• Task goal: Reproduce the rows word for word, from the first line of the rows through the line with "The point at (368,442)", including that line.

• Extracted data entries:

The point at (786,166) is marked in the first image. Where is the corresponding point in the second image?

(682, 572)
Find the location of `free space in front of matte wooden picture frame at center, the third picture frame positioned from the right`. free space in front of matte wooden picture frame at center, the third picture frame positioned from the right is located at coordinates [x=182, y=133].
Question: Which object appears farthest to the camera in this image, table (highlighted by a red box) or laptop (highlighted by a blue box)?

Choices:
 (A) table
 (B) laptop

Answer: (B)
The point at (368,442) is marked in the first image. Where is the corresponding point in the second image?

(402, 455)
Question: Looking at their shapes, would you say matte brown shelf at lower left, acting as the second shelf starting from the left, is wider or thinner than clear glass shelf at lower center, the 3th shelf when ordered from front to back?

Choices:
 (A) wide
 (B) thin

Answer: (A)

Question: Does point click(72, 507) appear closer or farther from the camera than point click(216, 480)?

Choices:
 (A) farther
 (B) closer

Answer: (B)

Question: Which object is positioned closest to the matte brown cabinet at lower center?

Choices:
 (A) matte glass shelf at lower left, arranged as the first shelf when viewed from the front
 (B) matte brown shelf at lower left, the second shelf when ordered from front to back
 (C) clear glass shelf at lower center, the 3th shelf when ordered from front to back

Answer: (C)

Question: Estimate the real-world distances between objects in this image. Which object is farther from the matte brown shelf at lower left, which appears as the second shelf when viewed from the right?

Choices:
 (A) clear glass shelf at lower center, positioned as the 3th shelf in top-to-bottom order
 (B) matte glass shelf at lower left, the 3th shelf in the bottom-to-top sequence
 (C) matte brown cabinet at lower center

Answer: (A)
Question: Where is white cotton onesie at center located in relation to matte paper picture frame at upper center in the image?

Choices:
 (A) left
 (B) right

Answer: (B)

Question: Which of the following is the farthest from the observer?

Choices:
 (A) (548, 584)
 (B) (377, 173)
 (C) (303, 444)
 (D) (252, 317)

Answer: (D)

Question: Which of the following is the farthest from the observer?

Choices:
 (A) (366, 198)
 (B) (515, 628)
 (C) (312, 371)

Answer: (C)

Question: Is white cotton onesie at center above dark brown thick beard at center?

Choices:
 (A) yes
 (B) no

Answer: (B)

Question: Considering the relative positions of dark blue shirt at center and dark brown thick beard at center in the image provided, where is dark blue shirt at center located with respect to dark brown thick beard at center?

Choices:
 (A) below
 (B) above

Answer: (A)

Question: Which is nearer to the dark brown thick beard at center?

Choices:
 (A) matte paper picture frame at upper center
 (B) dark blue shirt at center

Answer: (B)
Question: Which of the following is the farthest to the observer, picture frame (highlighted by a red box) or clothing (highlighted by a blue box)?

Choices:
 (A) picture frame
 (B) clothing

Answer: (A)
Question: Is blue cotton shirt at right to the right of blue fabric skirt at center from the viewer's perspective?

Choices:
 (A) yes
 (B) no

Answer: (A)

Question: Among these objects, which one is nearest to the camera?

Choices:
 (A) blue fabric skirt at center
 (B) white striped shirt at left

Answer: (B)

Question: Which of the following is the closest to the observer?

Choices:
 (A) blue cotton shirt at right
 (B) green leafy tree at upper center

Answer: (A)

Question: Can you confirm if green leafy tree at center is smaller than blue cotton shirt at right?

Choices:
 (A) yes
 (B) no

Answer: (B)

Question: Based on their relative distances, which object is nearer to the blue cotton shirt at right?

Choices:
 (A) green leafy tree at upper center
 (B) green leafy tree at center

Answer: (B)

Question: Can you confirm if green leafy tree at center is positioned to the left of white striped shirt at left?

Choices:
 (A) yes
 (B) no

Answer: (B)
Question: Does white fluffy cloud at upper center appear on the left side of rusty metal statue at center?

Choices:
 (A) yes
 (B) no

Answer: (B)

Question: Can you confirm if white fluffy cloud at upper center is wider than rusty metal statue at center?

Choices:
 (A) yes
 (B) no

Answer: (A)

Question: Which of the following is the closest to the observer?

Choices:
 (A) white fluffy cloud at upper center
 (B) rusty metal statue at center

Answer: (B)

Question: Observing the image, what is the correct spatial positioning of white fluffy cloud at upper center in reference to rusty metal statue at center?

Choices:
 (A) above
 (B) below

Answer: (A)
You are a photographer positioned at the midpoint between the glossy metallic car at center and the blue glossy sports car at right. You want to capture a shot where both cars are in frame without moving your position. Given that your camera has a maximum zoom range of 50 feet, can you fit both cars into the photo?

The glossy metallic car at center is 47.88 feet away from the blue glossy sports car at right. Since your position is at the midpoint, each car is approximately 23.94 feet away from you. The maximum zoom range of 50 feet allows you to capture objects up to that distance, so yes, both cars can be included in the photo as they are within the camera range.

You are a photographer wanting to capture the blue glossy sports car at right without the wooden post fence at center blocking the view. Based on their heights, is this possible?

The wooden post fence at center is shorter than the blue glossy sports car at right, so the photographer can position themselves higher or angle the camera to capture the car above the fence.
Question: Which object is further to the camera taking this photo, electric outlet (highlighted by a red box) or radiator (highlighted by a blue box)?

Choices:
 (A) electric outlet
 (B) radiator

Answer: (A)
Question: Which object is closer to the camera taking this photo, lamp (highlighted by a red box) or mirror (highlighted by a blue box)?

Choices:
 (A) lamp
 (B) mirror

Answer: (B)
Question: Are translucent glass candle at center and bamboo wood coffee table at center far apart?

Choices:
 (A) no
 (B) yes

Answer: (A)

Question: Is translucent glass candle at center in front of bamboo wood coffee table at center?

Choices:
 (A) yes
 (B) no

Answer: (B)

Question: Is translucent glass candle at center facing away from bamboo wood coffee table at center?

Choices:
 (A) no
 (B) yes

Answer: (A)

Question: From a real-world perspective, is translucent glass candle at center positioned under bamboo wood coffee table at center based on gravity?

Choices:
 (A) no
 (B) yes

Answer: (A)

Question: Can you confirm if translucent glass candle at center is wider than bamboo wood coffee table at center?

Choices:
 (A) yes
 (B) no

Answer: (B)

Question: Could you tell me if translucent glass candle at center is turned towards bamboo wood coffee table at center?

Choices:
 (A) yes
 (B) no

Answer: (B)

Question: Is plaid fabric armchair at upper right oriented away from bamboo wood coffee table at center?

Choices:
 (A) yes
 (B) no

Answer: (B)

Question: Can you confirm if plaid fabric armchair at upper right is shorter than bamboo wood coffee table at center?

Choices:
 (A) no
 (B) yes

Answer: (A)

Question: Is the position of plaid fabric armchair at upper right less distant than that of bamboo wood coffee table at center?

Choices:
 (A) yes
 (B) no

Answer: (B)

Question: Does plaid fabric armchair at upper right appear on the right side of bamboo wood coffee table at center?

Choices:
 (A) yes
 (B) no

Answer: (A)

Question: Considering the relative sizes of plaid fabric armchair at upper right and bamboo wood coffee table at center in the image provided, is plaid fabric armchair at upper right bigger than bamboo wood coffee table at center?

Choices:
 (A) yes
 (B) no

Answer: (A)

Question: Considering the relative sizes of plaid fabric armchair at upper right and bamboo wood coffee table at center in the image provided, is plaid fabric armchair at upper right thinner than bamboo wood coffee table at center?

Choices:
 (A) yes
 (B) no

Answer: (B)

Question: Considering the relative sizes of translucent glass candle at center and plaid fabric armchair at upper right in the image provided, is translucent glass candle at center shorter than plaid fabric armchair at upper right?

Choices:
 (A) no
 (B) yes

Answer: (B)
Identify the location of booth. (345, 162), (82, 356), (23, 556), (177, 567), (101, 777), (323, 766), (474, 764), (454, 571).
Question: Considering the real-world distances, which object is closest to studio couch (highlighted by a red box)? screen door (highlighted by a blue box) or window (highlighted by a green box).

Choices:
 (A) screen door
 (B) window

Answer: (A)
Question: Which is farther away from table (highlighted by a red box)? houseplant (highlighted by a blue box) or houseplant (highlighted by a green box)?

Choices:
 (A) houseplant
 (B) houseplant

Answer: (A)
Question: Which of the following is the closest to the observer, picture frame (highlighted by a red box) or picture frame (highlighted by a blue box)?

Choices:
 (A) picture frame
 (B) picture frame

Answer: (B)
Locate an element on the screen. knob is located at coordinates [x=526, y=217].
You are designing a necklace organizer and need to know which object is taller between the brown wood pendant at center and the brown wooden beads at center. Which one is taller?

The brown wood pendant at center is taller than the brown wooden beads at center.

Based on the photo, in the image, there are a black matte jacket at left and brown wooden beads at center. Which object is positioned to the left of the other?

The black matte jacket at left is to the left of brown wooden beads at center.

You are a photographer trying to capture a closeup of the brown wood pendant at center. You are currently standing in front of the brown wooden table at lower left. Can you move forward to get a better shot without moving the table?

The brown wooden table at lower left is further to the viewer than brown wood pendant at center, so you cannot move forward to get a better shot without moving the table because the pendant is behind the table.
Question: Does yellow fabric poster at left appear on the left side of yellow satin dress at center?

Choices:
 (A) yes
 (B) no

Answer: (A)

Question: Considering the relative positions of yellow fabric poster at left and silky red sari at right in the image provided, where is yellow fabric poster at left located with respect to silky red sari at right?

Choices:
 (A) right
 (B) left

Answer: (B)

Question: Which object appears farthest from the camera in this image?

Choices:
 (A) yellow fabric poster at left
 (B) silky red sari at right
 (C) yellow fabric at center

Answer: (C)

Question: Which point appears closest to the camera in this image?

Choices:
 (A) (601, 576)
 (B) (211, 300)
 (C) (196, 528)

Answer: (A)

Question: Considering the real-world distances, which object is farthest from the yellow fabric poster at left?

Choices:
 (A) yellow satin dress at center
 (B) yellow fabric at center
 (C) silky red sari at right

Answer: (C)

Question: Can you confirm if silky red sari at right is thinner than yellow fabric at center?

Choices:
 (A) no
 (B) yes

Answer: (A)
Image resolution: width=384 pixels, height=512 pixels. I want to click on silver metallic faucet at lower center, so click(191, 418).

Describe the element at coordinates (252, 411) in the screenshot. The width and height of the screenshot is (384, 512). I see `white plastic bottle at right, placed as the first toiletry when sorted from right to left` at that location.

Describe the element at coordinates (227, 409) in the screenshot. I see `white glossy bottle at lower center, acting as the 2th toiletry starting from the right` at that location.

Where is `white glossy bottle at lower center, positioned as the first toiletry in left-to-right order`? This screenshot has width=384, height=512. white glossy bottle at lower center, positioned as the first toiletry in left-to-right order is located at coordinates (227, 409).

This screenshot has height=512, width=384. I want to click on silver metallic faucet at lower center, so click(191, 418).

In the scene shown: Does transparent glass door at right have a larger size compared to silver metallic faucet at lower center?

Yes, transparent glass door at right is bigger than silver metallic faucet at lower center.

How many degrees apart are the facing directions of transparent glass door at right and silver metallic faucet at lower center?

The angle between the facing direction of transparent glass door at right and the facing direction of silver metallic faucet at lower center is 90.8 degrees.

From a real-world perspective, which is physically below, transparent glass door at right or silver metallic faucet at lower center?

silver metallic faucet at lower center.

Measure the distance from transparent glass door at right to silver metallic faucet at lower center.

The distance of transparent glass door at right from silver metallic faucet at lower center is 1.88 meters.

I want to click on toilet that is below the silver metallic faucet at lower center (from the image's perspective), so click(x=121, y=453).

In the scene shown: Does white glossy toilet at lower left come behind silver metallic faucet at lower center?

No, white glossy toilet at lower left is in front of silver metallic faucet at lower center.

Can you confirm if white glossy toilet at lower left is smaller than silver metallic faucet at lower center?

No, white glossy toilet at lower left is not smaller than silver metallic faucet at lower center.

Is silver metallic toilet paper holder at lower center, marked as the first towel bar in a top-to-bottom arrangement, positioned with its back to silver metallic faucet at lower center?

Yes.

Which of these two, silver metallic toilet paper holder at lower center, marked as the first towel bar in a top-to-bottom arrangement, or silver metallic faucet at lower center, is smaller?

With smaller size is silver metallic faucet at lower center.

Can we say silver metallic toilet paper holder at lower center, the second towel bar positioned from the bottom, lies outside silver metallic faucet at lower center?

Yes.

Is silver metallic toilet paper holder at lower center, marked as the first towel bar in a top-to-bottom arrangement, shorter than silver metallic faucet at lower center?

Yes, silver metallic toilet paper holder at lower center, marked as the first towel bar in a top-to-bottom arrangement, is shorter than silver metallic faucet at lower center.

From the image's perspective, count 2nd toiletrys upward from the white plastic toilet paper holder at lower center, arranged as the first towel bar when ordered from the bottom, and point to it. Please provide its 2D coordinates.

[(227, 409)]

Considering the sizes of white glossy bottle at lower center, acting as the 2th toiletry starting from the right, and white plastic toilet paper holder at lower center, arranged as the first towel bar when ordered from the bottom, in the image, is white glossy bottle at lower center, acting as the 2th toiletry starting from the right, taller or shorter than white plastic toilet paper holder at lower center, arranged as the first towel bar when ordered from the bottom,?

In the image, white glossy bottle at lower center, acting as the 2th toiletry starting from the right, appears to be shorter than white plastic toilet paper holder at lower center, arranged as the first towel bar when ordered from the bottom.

• Written response:
The point at (786,166) is marked in the first image. Where is the corresponding point in the second image?

(682, 572)
Find the location of `free space in front of matte wooden picture frame at center, the third picture frame positioned from the right`. free space in front of matte wooden picture frame at center, the third picture frame positioned from the right is located at coordinates [x=182, y=133].
Question: Which object appears farthest to the camera in this image, table (highlighted by a red box) or laptop (highlighted by a blue box)?

Choices:
 (A) table
 (B) laptop

Answer: (B)
The point at (368,442) is marked in the first image. Where is the corresponding point in the second image?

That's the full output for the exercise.